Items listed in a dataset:
# # # # # # #

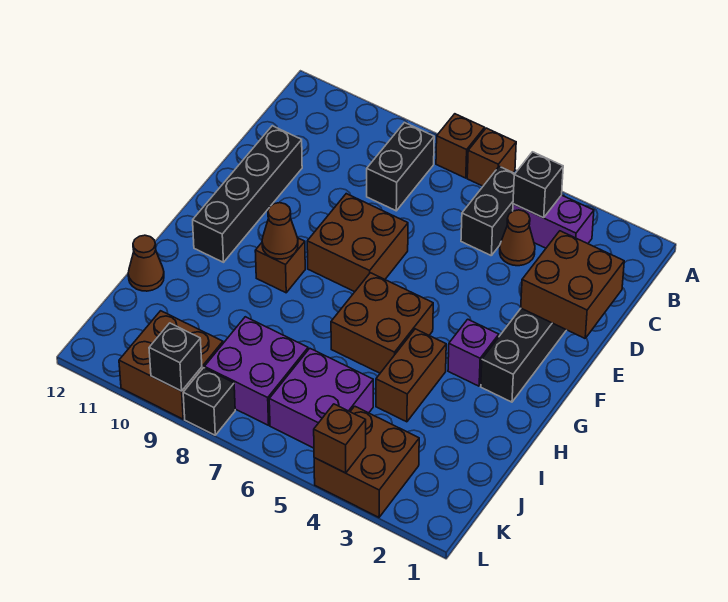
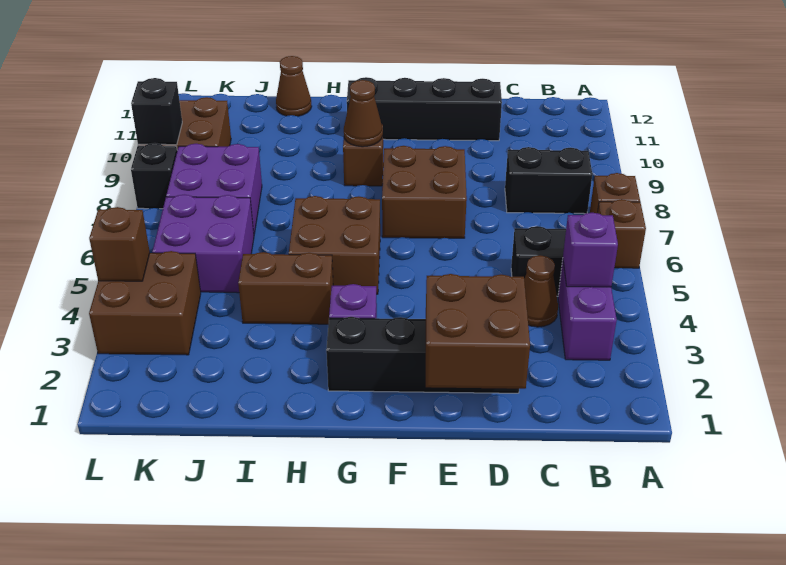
black 1x1 brick [513,152,563,218] -> purple 1x1 brick [563,213,618,287]

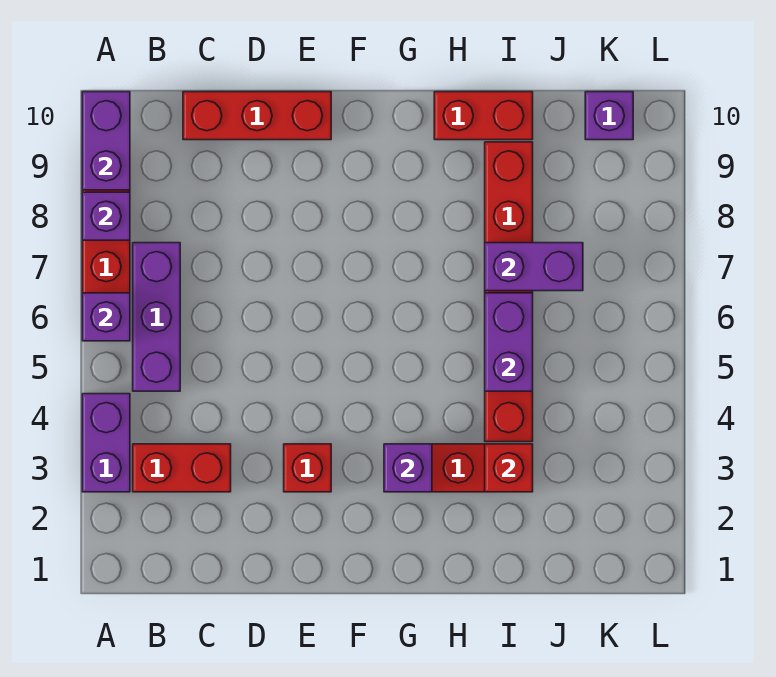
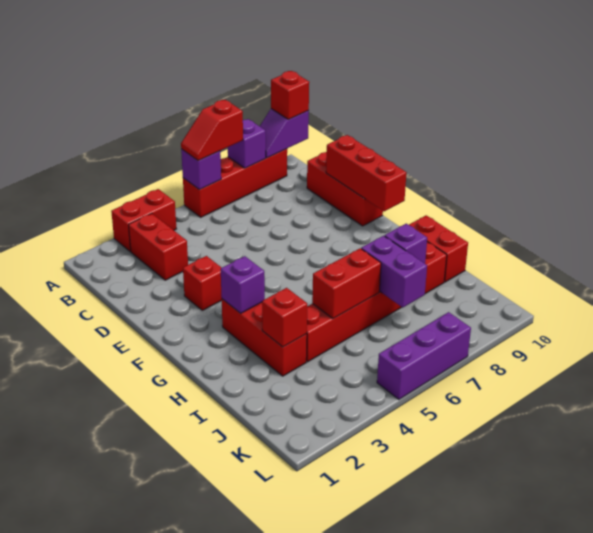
purple 1x2 brick [82,394,130,492] -> red 1x2 brick [111,189,176,252]
none -> red 1x2 slope [181,100,243,161]
purple 1x2 brick [82,92,130,190] -> purple 1x2 slope [260,109,309,158]
none -> red 1x1 brick [271,71,309,120]
purple 1x3 brick [133,243,180,391] -> purple 1x3 brick moved to [377,312,471,399]
none -> red 1x3 brick [326,135,406,211]
purple 1x2 brick [485,293,533,391] -> red 1x2 brick [312,248,381,319]
purple 1x1 brick [585,92,633,140] -> purple 1x1 brick moved to [385,224,427,263]

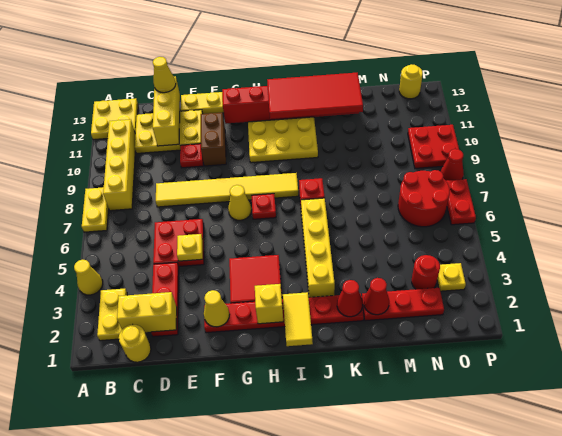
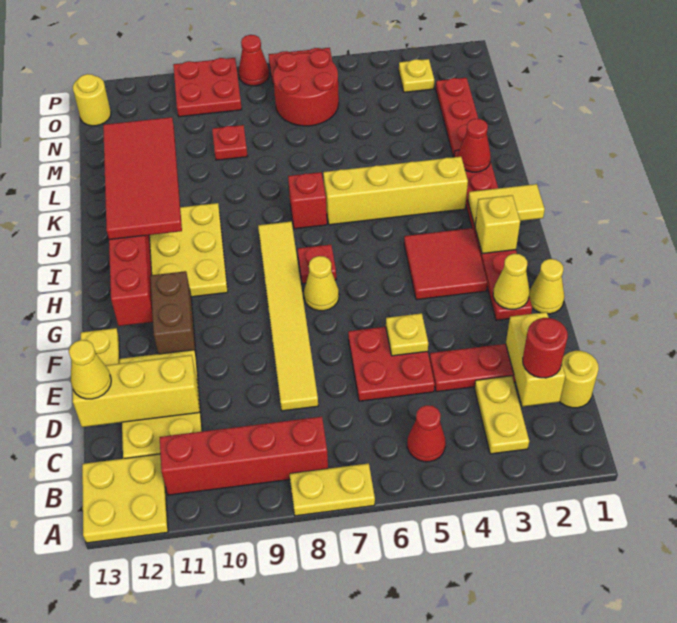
yellow 1x1 cone [74,260,103,295] -> yellow 1x1 cone moved to [529,259,564,314]
yellow 1x2 plate [97,289,127,341] -> yellow 1x2 plate turned to [475,376,529,454]
yellow 1x4 brick [103,119,136,211] -> red 1x4 brick [160,417,328,495]
red 1x1 plate [180,144,203,168] -> red 1x1 plate moved to [212,125,248,160]
brown 1x2 brick [201,113,226,166] -> brown 1x2 brick turned to [150,271,196,354]
red 1x1 cone [364,278,389,315] -> red 1x1 cone moved to [407,405,446,462]
red 1x1 round brick [412,255,440,289] -> red 1x1 round brick moved to [523,318,568,378]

# # # # # # #

Prompt:
Every entry should come back exactly as written, only without images.

Exercise result:
black 1x1 brick [513,152,563,218] -> purple 1x1 brick [563,213,618,287]

purple 1x2 brick [82,394,130,492] -> red 1x2 brick [111,189,176,252]
none -> red 1x2 slope [181,100,243,161]
purple 1x2 brick [82,92,130,190] -> purple 1x2 slope [260,109,309,158]
none -> red 1x1 brick [271,71,309,120]
purple 1x3 brick [133,243,180,391] -> purple 1x3 brick moved to [377,312,471,399]
none -> red 1x3 brick [326,135,406,211]
purple 1x2 brick [485,293,533,391] -> red 1x2 brick [312,248,381,319]
purple 1x1 brick [585,92,633,140] -> purple 1x1 brick moved to [385,224,427,263]

yellow 1x1 cone [74,260,103,295] -> yellow 1x1 cone moved to [529,259,564,314]
yellow 1x2 plate [97,289,127,341] -> yellow 1x2 plate turned to [475,376,529,454]
yellow 1x4 brick [103,119,136,211] -> red 1x4 brick [160,417,328,495]
red 1x1 plate [180,144,203,168] -> red 1x1 plate moved to [212,125,248,160]
brown 1x2 brick [201,113,226,166] -> brown 1x2 brick turned to [150,271,196,354]
red 1x1 cone [364,278,389,315] -> red 1x1 cone moved to [407,405,446,462]
red 1x1 round brick [412,255,440,289] -> red 1x1 round brick moved to [523,318,568,378]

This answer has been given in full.